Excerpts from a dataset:
━━━━

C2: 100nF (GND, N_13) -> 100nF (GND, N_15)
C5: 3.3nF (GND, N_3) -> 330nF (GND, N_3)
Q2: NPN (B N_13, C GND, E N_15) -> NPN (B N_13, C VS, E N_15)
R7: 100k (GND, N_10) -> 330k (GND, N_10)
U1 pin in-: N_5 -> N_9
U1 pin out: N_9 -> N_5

━━━━

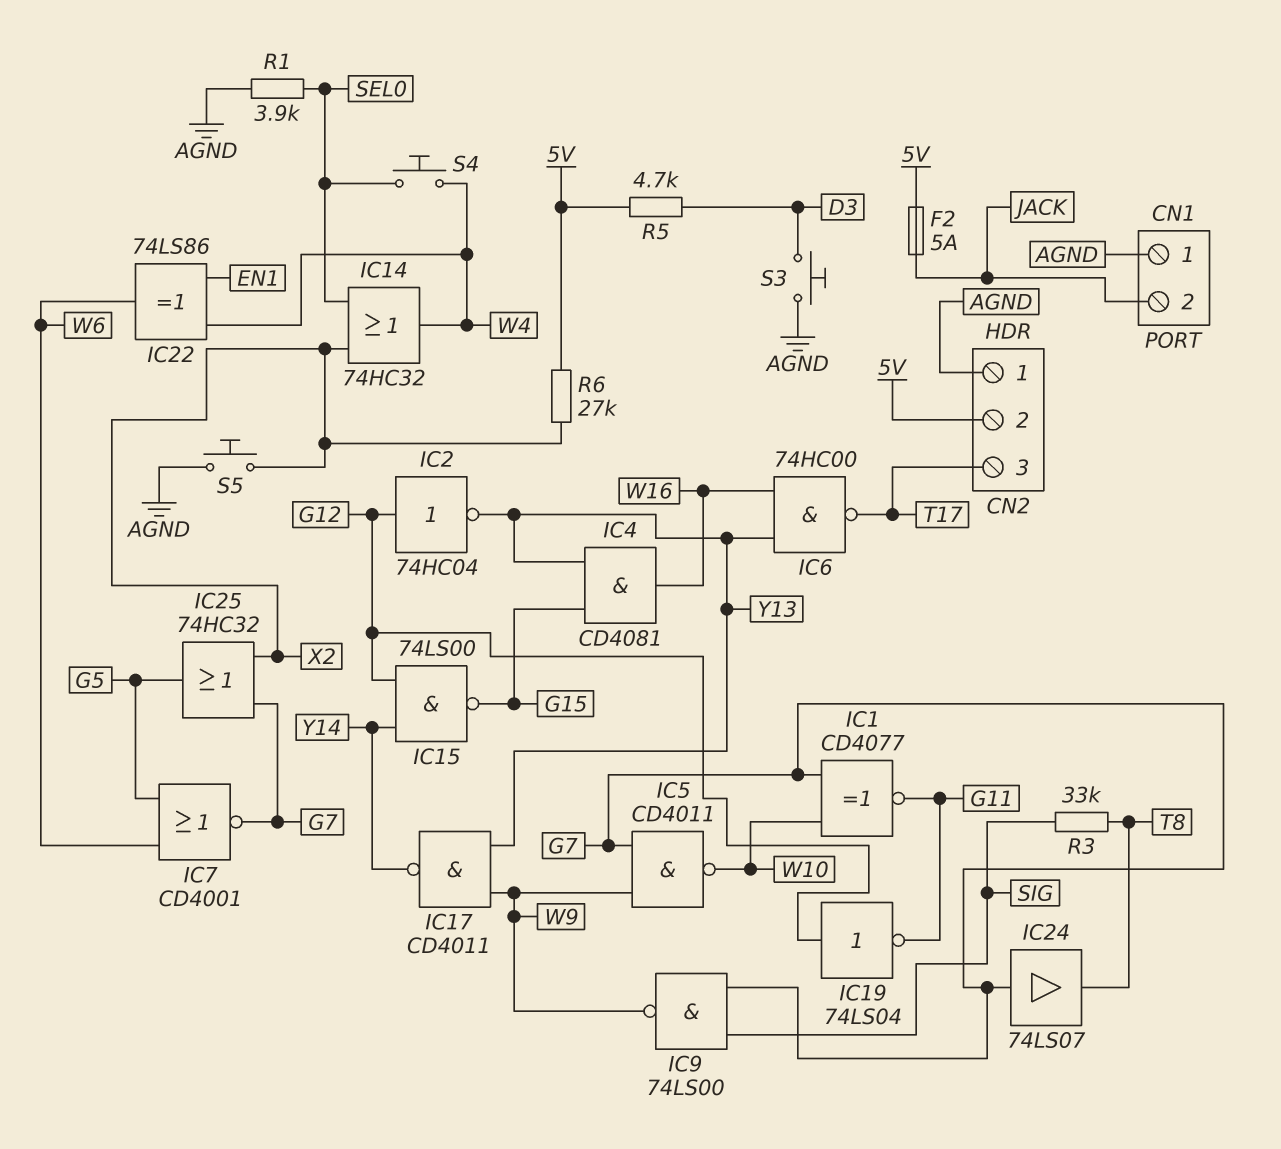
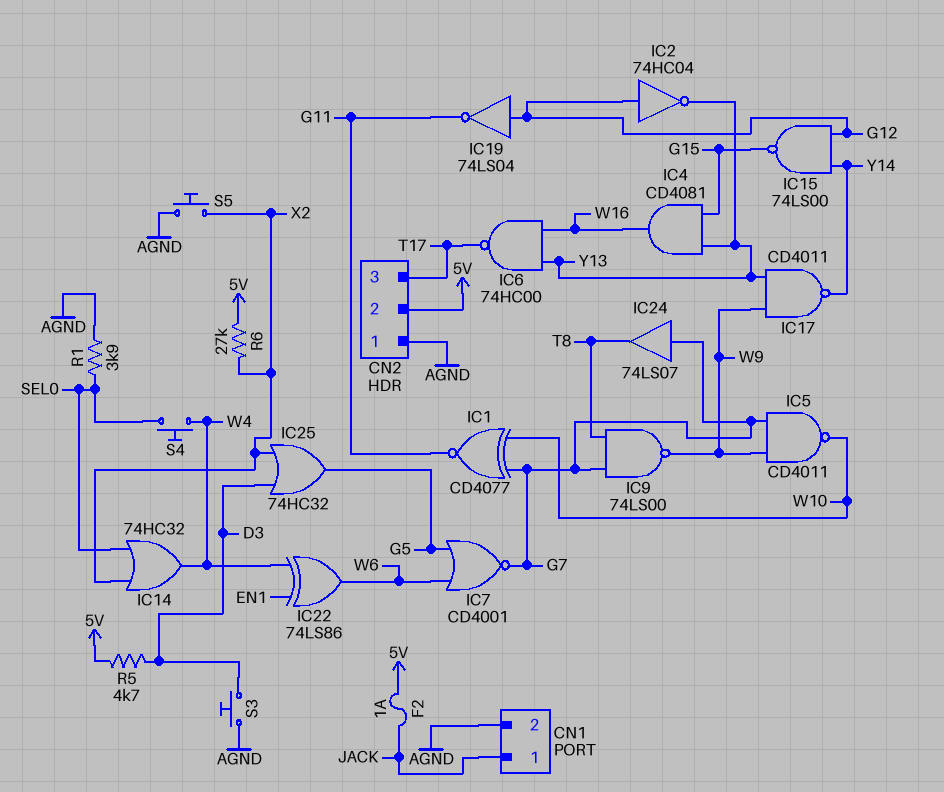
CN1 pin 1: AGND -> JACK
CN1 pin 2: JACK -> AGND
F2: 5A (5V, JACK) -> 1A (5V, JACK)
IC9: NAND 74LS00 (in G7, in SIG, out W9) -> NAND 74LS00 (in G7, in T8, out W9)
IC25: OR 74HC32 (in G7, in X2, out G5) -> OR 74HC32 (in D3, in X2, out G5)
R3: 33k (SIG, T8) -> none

━━━━

How to complete this task: Wherever "JACK" appears in a line of the entries, copy that line.

Solved exercise:
CN1 pin 1: AGND -> JACK
CN1 pin 2: JACK -> AGND
F2: 5A (5V, JACK) -> 1A (5V, JACK)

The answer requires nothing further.